== Data shown
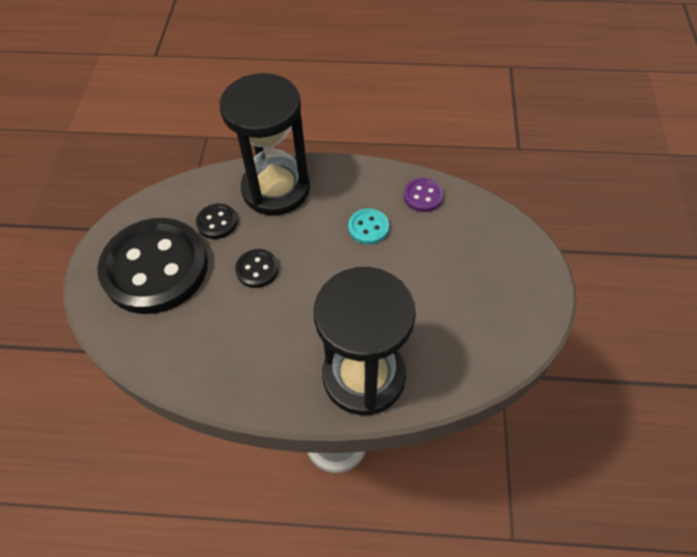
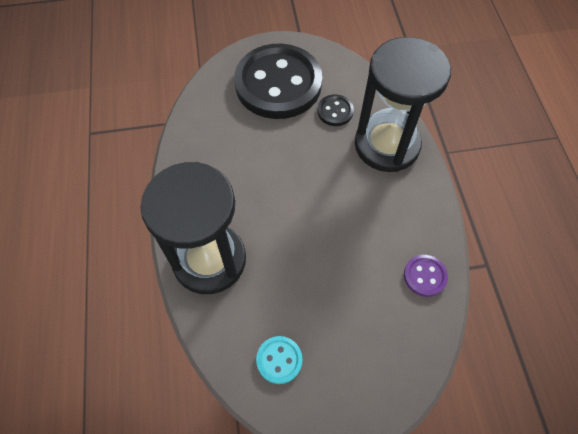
camera: 75 degrees right, 5 degrees up
(257, 269) = (295, 153): black button -> none
(368, 227) = (368, 232): turquoise button -> turquoise button (279, 360)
====
Exercise brief
Return the whole listing word for word. Pictures stay out of it.

Final answer
camera: 75 degrees right, 5 degrees up
(257, 269) = (295, 153): black button -> none
(368, 227) = (368, 232): turquoise button -> turquoise button (279, 360)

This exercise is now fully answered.